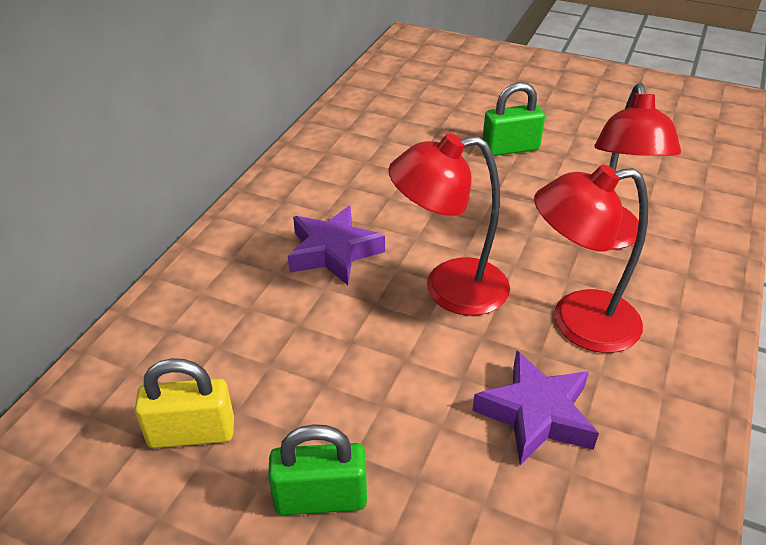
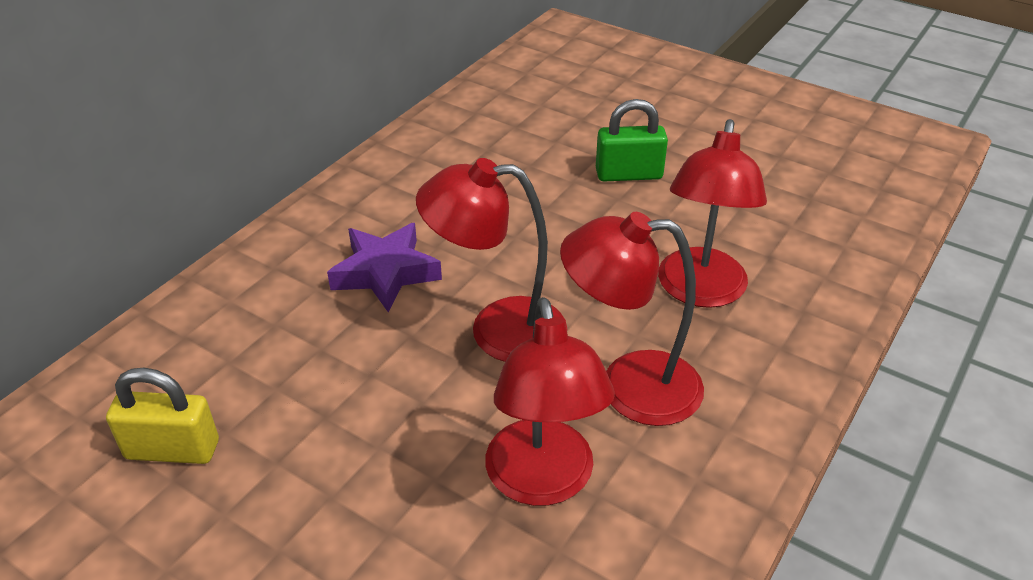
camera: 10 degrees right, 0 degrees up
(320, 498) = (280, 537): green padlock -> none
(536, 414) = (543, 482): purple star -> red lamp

---+---

▶ Goal of the exercise:
For this exercise, write out the listing verbatim and leave every image out.

▶ Result:
camera: 10 degrees right, 0 degrees up
(320, 498) = (280, 537): green padlock -> none
(536, 414) = (543, 482): purple star -> red lamp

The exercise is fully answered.